# Data entries
....

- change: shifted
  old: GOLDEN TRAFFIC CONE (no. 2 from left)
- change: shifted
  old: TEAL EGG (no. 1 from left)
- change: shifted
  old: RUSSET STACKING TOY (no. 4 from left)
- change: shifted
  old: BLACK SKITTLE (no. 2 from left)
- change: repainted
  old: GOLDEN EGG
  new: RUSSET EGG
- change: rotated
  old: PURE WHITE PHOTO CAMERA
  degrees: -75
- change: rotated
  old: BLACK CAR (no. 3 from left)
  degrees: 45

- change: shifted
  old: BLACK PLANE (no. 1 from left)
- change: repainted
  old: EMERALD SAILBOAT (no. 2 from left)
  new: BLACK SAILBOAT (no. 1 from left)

....

# WHAT YOU HAVE TO DO
Which lines in the records above contain the word "RUSSET"? Return each of them.

# RESPONSE AREA
  old: RUSSET STACKING TOY (no. 4 from left)
  new: RUSSET EGG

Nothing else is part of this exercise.